**Exercise requirements**
Write out these lines verbatim, beginning at the line containing "Antje Möldner (768, 140)" and continuing through the line containing "12.97 (618, 239)", both included.

Entries from a dataset:
.....

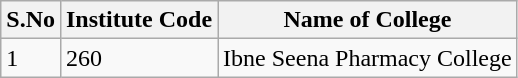
Institute Code (138, 20)
Name of College (368, 20)
260 (138, 58)
1 (31, 58)
S.No (31, 20)
Ibne Seena Pharmacy College (368, 58)
Determine the (X, Y) coordinate at the center of the cell enclosing the given text.  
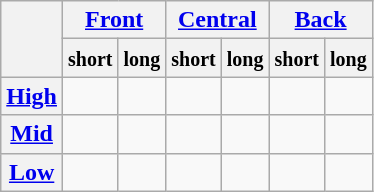
Central (218, 20)
High (32, 96)
Back (320, 20)
Mid (32, 134)
Front (114, 20)
Low (32, 172)
Detect which cell encompasses the target text, then output its (X, Y) center coordinate. 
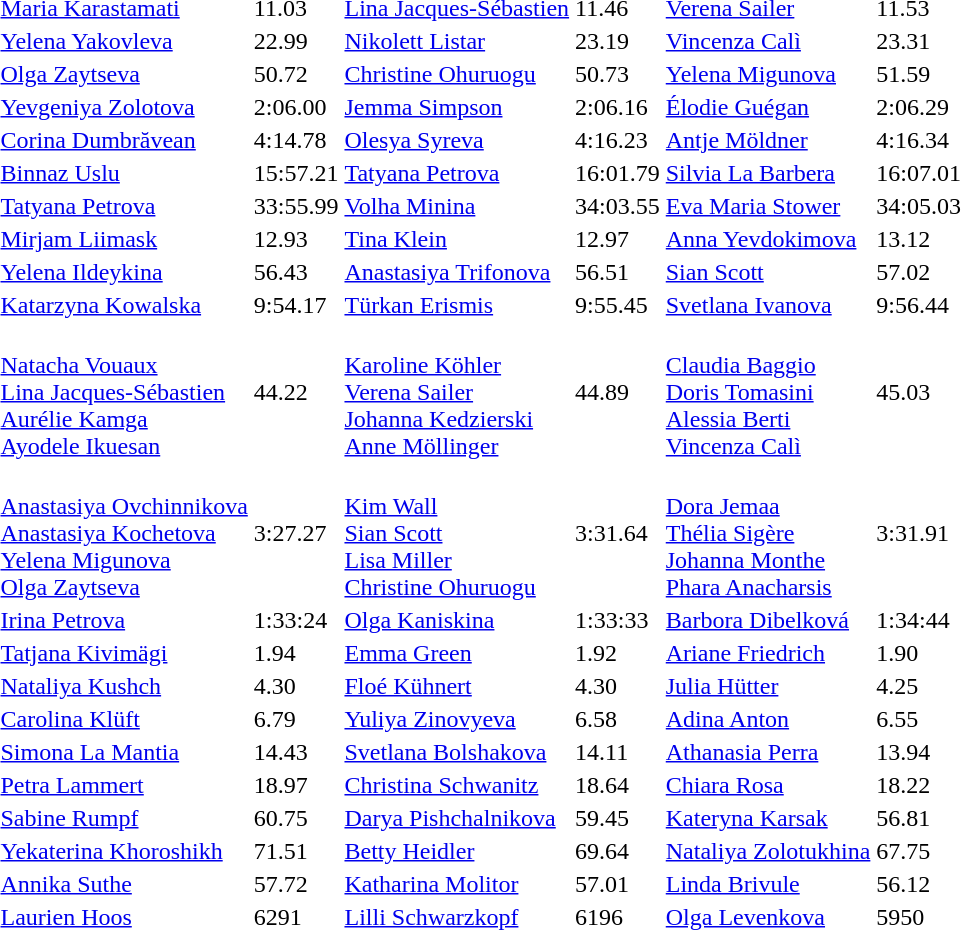
Antje Möldner (768, 140)
6.58 (618, 719)
Olga Kaniskina (457, 620)
12.93 (296, 239)
Karoline KöhlerVerena SailerJohanna Kedzierski Anne Möllinger (457, 392)
Tatyana Petrova (457, 173)
Türkan Erismis (457, 305)
Nataliya Zolotukhina (768, 851)
Christine Ohuruogu (457, 74)
56.51 (618, 272)
14.43 (296, 752)
4:16.23 (618, 140)
1:33:24 (296, 620)
23.19 (618, 41)
3:31.64 (618, 533)
44.22 (296, 392)
Nikolett Listar (457, 41)
69.64 (618, 851)
16:01.79 (618, 173)
Chiara Rosa (768, 785)
15:57.21 (296, 173)
18.64 (618, 785)
1.94 (296, 653)
71.51 (296, 851)
Kateryna Karsak (768, 818)
Katharina Molitor (457, 884)
Élodie Guégan (768, 107)
Christina Schwanitz (457, 785)
Adina Anton (768, 719)
Darya Pishchalnikova (457, 818)
Betty Heidler (457, 851)
59.45 (618, 818)
50.73 (618, 74)
57.01 (618, 884)
Eva Maria Stower (768, 206)
9:54.17 (296, 305)
Ariane Friedrich (768, 653)
Athanasia Perra (768, 752)
44.89 (618, 392)
2:06.00 (296, 107)
Julia Hütter (768, 686)
Floé Kühnert (457, 686)
2:06.16 (618, 107)
18.97 (296, 785)
60.75 (296, 818)
Barbora Dibelková (768, 620)
1.92 (618, 653)
Olesya Syreva (457, 140)
Vincenza Calì (768, 41)
1:33:33 (618, 620)
3:27.27 (296, 533)
56.43 (296, 272)
34:03.55 (618, 206)
Kim WallSian ScottLisa MillerChristine Ohuruogu (457, 533)
Yuliya Zinovyeva (457, 719)
22.99 (296, 41)
Claudia BaggioDoris TomasiniAlessia BertiVincenza Calì (768, 392)
4:14.78 (296, 140)
14.11 (618, 752)
Anastasiya Trifonova (457, 272)
Svetlana Bolshakova (457, 752)
Sian Scott (768, 272)
Emma Green (457, 653)
Silvia La Barbera (768, 173)
Tina Klein (457, 239)
Anna Yevdokimova (768, 239)
33:55.99 (296, 206)
6.79 (296, 719)
Svetlana Ivanova (768, 305)
50.72 (296, 74)
Yelena Migunova (768, 74)
Dora JemaaThélia SigèreJohanna MonthePhara Anacharsis (768, 533)
Jemma Simpson (457, 107)
9:55.45 (618, 305)
57.72 (296, 884)
Volha Minina (457, 206)
Linda Brivule (768, 884)
12.97 (618, 239)
For the text-containing cell, return its midpoint in [X, Y] coordinate format. 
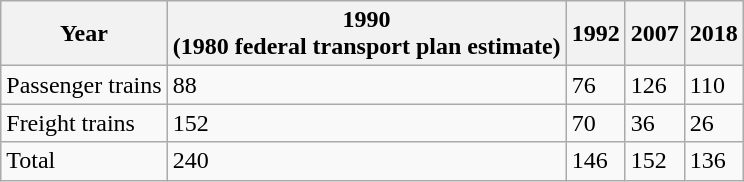
1992 [596, 34]
136 [714, 161]
2007 [654, 34]
146 [596, 161]
1990(1980 federal transport plan estimate) [366, 34]
126 [654, 85]
Year [84, 34]
2018 [714, 34]
Freight trains [84, 123]
88 [366, 85]
70 [596, 123]
Passenger trains [84, 85]
240 [366, 161]
36 [654, 123]
26 [714, 123]
110 [714, 85]
76 [596, 85]
Total [84, 161]
Determine the [x, y] coordinate at the center of the cell enclosing the given text.  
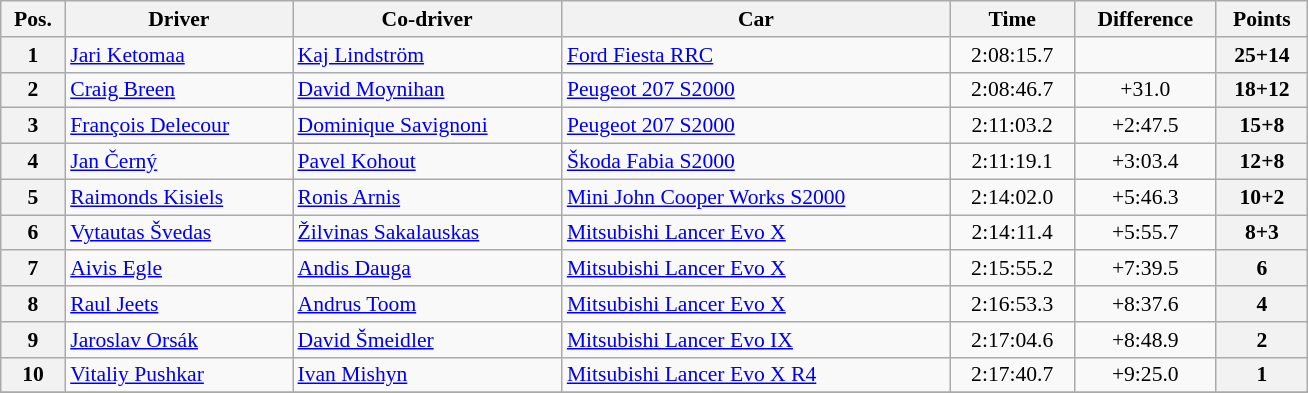
+5:46.3 [1145, 197]
2:14:02.0 [1012, 197]
10+2 [1262, 197]
+8:48.9 [1145, 340]
8 [33, 304]
2:11:19.1 [1012, 162]
2:14:11.4 [1012, 233]
2:16:53.3 [1012, 304]
+9:25.0 [1145, 375]
+3:03.4 [1145, 162]
5 [33, 197]
Difference [1145, 19]
Jaroslav Orsák [178, 340]
Ivan Mishyn [426, 375]
+31.0 [1145, 90]
2:08:15.7 [1012, 55]
+2:47.5 [1145, 126]
Co-driver [426, 19]
Dominique Savignoni [426, 126]
2:15:55.2 [1012, 269]
Time [1012, 19]
2:08:46.7 [1012, 90]
+8:37.6 [1145, 304]
Driver [178, 19]
Craig Breen [178, 90]
Raimonds Kisiels [178, 197]
Andis Dauga [426, 269]
Jan Černý [178, 162]
Ford Fiesta RRC [756, 55]
Vytautas Švedas [178, 233]
8+3 [1262, 233]
Žilvinas Sakalauskas [426, 233]
Kaj Lindström [426, 55]
15+8 [1262, 126]
Pavel Kohout [426, 162]
2:17:04.6 [1012, 340]
+7:39.5 [1145, 269]
12+8 [1262, 162]
2:11:03.2 [1012, 126]
Ronis Arnis [426, 197]
Mitsubishi Lancer Evo IX [756, 340]
18+12 [1262, 90]
10 [33, 375]
Andrus Toom [426, 304]
Points [1262, 19]
7 [33, 269]
3 [33, 126]
+5:55.7 [1145, 233]
Aivis Egle [178, 269]
David Šmeidler [426, 340]
François Delecour [178, 126]
25+14 [1262, 55]
Pos. [33, 19]
Mitsubishi Lancer Evo X R4 [756, 375]
Vitaliy Pushkar [178, 375]
Jari Ketomaa [178, 55]
2:17:40.7 [1012, 375]
David Moynihan [426, 90]
Raul Jeets [178, 304]
9 [33, 340]
Car [756, 19]
Mini John Cooper Works S2000 [756, 197]
Škoda Fabia S2000 [756, 162]
Pinpoint the cell where the given text exists, returning its [X, Y] midpoint coordinate. 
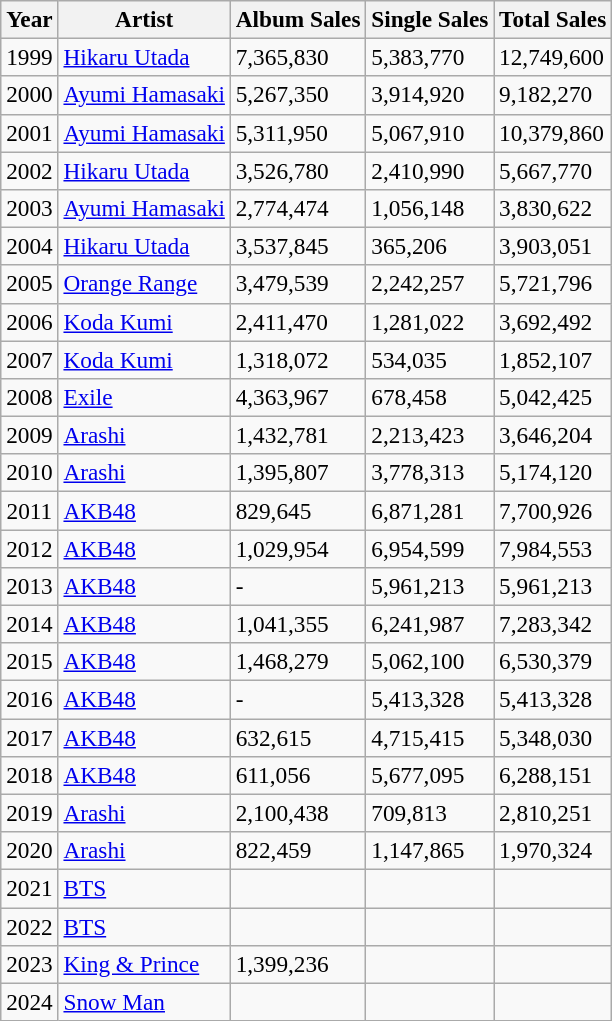
3,692,492 [553, 322]
2,774,474 [298, 208]
2012 [30, 548]
2022 [30, 926]
3,903,051 [553, 246]
822,459 [298, 850]
1,468,279 [298, 662]
Exile [144, 397]
Orange Range [144, 284]
6,871,281 [430, 510]
365,206 [430, 246]
2014 [30, 624]
4,363,967 [298, 397]
2003 [30, 208]
2021 [30, 888]
2001 [30, 133]
Snow Man [144, 1002]
2024 [30, 1002]
2006 [30, 322]
5,667,770 [553, 170]
5,267,350 [298, 95]
12,749,600 [553, 57]
2011 [30, 510]
1,970,324 [553, 850]
7,283,342 [553, 624]
Total Sales [553, 19]
3,830,622 [553, 208]
2016 [30, 699]
3,526,780 [298, 170]
2,810,251 [553, 813]
3,537,845 [298, 246]
2,242,257 [430, 284]
1,399,236 [298, 964]
2010 [30, 473]
632,615 [298, 737]
5,383,770 [430, 57]
1,395,807 [298, 473]
7,700,926 [553, 510]
1,281,022 [430, 322]
Artist [144, 19]
1,029,954 [298, 548]
Single Sales [430, 19]
1,432,781 [298, 435]
10,379,860 [553, 133]
1,318,072 [298, 359]
6,530,379 [553, 662]
5,042,425 [553, 397]
2002 [30, 170]
2008 [30, 397]
6,241,987 [430, 624]
Year [30, 19]
3,479,539 [298, 284]
2009 [30, 435]
829,645 [298, 510]
2007 [30, 359]
2017 [30, 737]
2004 [30, 246]
2005 [30, 284]
3,778,313 [430, 473]
709,813 [430, 813]
611,056 [298, 775]
5,062,100 [430, 662]
1999 [30, 57]
5,067,910 [430, 133]
2020 [30, 850]
1,147,865 [430, 850]
2019 [30, 813]
Album Sales [298, 19]
9,182,270 [553, 95]
King & Prince [144, 964]
5,677,095 [430, 775]
2000 [30, 95]
1,041,355 [298, 624]
1,056,148 [430, 208]
6,288,151 [553, 775]
5,348,030 [553, 737]
5,311,950 [298, 133]
2,411,470 [298, 322]
2013 [30, 586]
678,458 [430, 397]
2023 [30, 964]
1,852,107 [553, 359]
2,100,438 [298, 813]
2,213,423 [430, 435]
4,715,415 [430, 737]
2015 [30, 662]
7,365,830 [298, 57]
534,035 [430, 359]
3,914,920 [430, 95]
6,954,599 [430, 548]
7,984,553 [553, 548]
2018 [30, 775]
5,721,796 [553, 284]
2,410,990 [430, 170]
3,646,204 [553, 435]
5,174,120 [553, 473]
Search for the cell housing the specified text and yield its (x, y) center coordinate. 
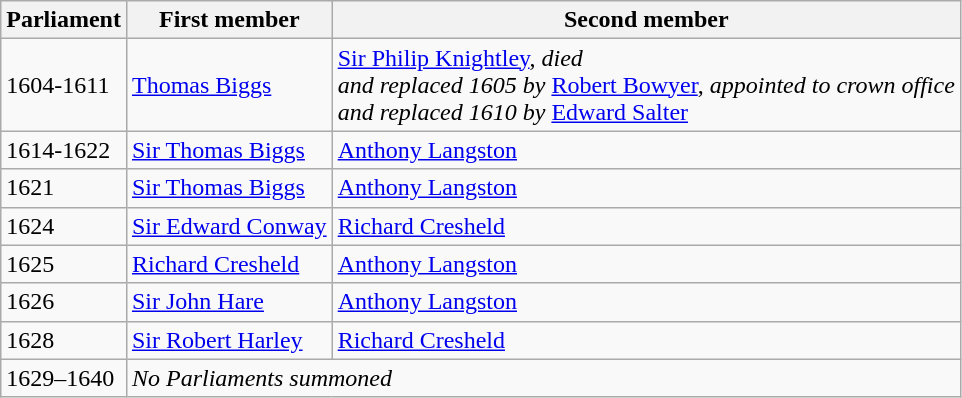
Parliament (64, 20)
1628 (64, 340)
1614-1622 (64, 150)
1604-1611 (64, 85)
1629–1640 (64, 378)
Sir Edward Conway (229, 226)
Thomas Biggs (229, 85)
Sir John Hare (229, 302)
1625 (64, 264)
1624 (64, 226)
First member (229, 20)
1626 (64, 302)
1621 (64, 188)
Sir Philip Knightley, died and replaced 1605 by Robert Bowyer, appointed to crown office and replaced 1610 by Edward Salter (646, 85)
Second member (646, 20)
Sir Robert Harley (229, 340)
No Parliaments summoned (543, 378)
Determine the (x, y) coordinate at the center of the cell enclosing the given text.  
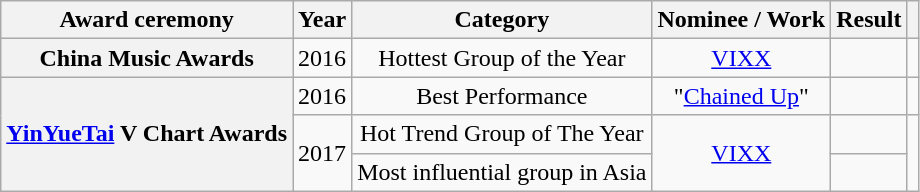
Year (322, 20)
China Music Awards (147, 58)
Nominee / Work (742, 20)
Category (502, 20)
YinYueTai V Chart Awards (147, 134)
Most influential group in Asia (502, 172)
Award ceremony (147, 20)
Hot Trend Group of The Year (502, 134)
Result (869, 20)
Hottest Group of the Year (502, 58)
2017 (322, 153)
"Chained Up" (742, 96)
Best Performance (502, 96)
Locate the cell with the specified text and output its [X, Y] center coordinate. 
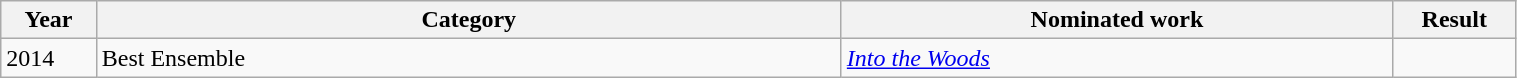
Year [48, 20]
Best Ensemble [468, 58]
Result [1455, 20]
Into the Woods [1116, 58]
Category [468, 20]
2014 [48, 58]
Nominated work [1116, 20]
Detect which cell encompasses the target text, then output its [X, Y] center coordinate. 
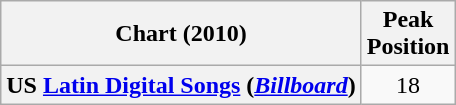
PeakPosition [408, 34]
18 [408, 85]
US Latin Digital Songs (Billboard) [181, 85]
Chart (2010) [181, 34]
Return the [x, y] coordinate for the center point of the cell that contains the specified text.  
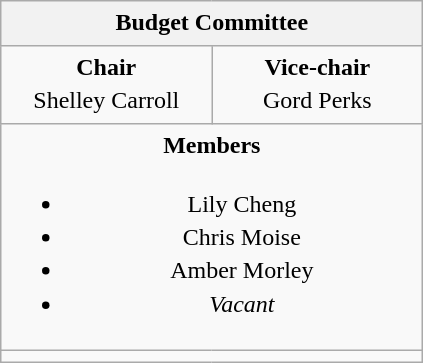
MembersLily ChengChris MoiseAmber MorleyVacant [212, 238]
Vice-chairGord Perks [318, 84]
Budget Committee [212, 24]
ChairShelley Carroll [106, 84]
Identify which cell holds the provided text, then report its (x, y) central coordinate. 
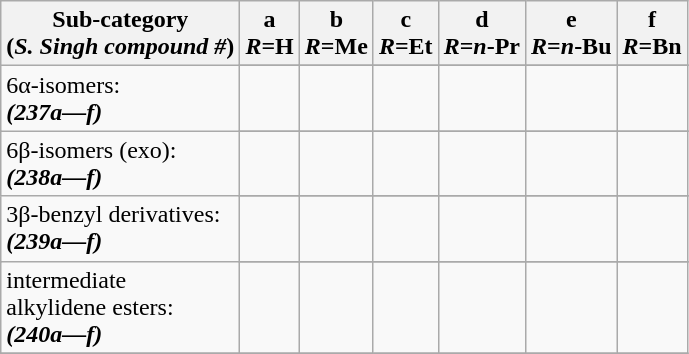
fR=Bn (652, 34)
intermediatealkylidene esters:(240a—f) (120, 307)
6α-isomers:(237a—f) (120, 98)
3β-benzyl derivatives:(239a—f) (120, 228)
cR=Et (406, 34)
eR=n-Bu (572, 34)
bR=Me (336, 34)
Sub-category(S. Singh compound #) (120, 34)
6β-isomers (exo):(238a—f) (120, 164)
aR=H (270, 34)
dR=n-Pr (482, 34)
Identify which cell holds the provided text, then report its [X, Y] central coordinate. 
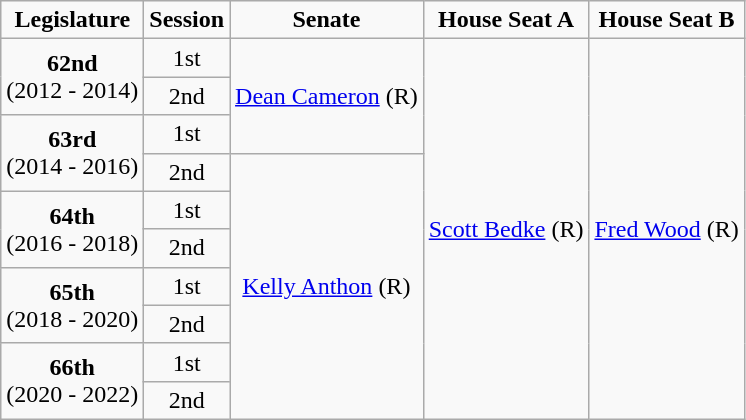
Dean Cameron (R) [327, 96]
62nd (2012 - 2014) [72, 77]
Senate [327, 20]
Scott Bedke (R) [506, 230]
Fred Wood (R) [666, 230]
63rd (2014 - 2016) [72, 153]
Session [187, 20]
House Seat A [506, 20]
Legislature [72, 20]
Kelly Anthon (R) [327, 286]
64th (2016 - 2018) [72, 229]
66th (2020 - 2022) [72, 381]
65th (2018 - 2020) [72, 305]
House Seat B [666, 20]
Identify which cell holds the provided text, then report its [x, y] central coordinate. 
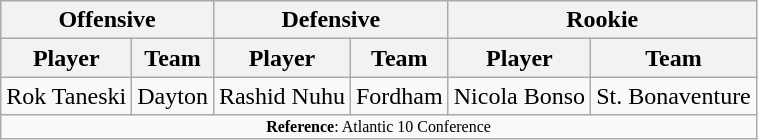
Reference: Atlantic 10 Conference [379, 127]
Nicola Bonso [519, 96]
St. Bonaventure [674, 96]
Offensive [108, 20]
Fordham [399, 96]
Defensive [330, 20]
Rok Taneski [66, 96]
Rashid Nuhu [282, 96]
Rookie [602, 20]
Dayton [173, 96]
Search for the cell housing the specified text and yield its (x, y) center coordinate. 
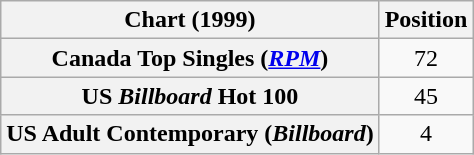
US Adult Contemporary (Billboard) (190, 134)
45 (426, 96)
4 (426, 134)
US Billboard Hot 100 (190, 96)
Canada Top Singles (RPM) (190, 58)
72 (426, 58)
Position (426, 20)
Chart (1999) (190, 20)
Locate the cell with the specified text and output its (X, Y) center coordinate. 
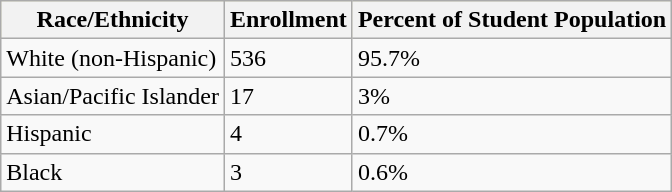
17 (288, 96)
Percent of Student Population (512, 20)
3% (512, 96)
Asian/Pacific Islander (113, 96)
Black (113, 172)
0.7% (512, 134)
White (non-Hispanic) (113, 58)
536 (288, 58)
3 (288, 172)
4 (288, 134)
Race/Ethnicity (113, 20)
95.7% (512, 58)
0.6% (512, 172)
Hispanic (113, 134)
Enrollment (288, 20)
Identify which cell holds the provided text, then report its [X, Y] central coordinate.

.....

**Reply**
Antje Möldner (768, 140)
6.58 (618, 719)
Olga Kaniskina (457, 620)
12.93 (296, 239)
Karoline KöhlerVerena SailerJohanna Kedzierski Anne Möllinger (457, 392)
Tatyana Petrova (457, 173)
Türkan Erismis (457, 305)
Nataliya Zolotukhina (768, 851)
Christine Ohuruogu (457, 74)
56.51 (618, 272)
14.43 (296, 752)
4:16.23 (618, 140)
1:33:24 (296, 620)
23.19 (618, 41)
3:31.64 (618, 533)
44.22 (296, 392)
Nikolett Listar (457, 41)
69.64 (618, 851)
16:01.79 (618, 173)
Chiara Rosa (768, 785)
15:57.21 (296, 173)
18.64 (618, 785)
1.94 (296, 653)
71.51 (296, 851)
Kateryna Karsak (768, 818)
Katharina Molitor (457, 884)
Élodie Guégan (768, 107)
Christina Schwanitz (457, 785)
Adina Anton (768, 719)
Darya Pishchalnikova (457, 818)
Betty Heidler (457, 851)
59.45 (618, 818)
50.73 (618, 74)
57.01 (618, 884)
Eva Maria Stower (768, 206)
9:54.17 (296, 305)
Ariane Friedrich (768, 653)
Athanasia Perra (768, 752)
44.89 (618, 392)
2:06.00 (296, 107)
Julia Hütter (768, 686)
Floé Kühnert (457, 686)
2:06.16 (618, 107)
18.97 (296, 785)
60.75 (296, 818)
Barbora Dibelková (768, 620)
1.92 (618, 653)
Olesya Syreva (457, 140)
Vincenza Calì (768, 41)
1:33:33 (618, 620)
3:27.27 (296, 533)
56.43 (296, 272)
34:03.55 (618, 206)
Kim WallSian ScottLisa MillerChristine Ohuruogu (457, 533)
Yuliya Zinovyeva (457, 719)
22.99 (296, 41)
Claudia BaggioDoris TomasiniAlessia BertiVincenza Calì (768, 392)
4:14.78 (296, 140)
14.11 (618, 752)
Anastasiya Trifonova (457, 272)
Svetlana Bolshakova (457, 752)
Sian Scott (768, 272)
Emma Green (457, 653)
Silvia La Barbera (768, 173)
Tina Klein (457, 239)
Anna Yevdokimova (768, 239)
33:55.99 (296, 206)
6.79 (296, 719)
Svetlana Ivanova (768, 305)
50.72 (296, 74)
Yelena Migunova (768, 74)
Dora JemaaThélia SigèreJohanna MonthePhara Anacharsis (768, 533)
Jemma Simpson (457, 107)
9:55.45 (618, 305)
57.72 (296, 884)
Volha Minina (457, 206)
Linda Brivule (768, 884)
12.97 (618, 239)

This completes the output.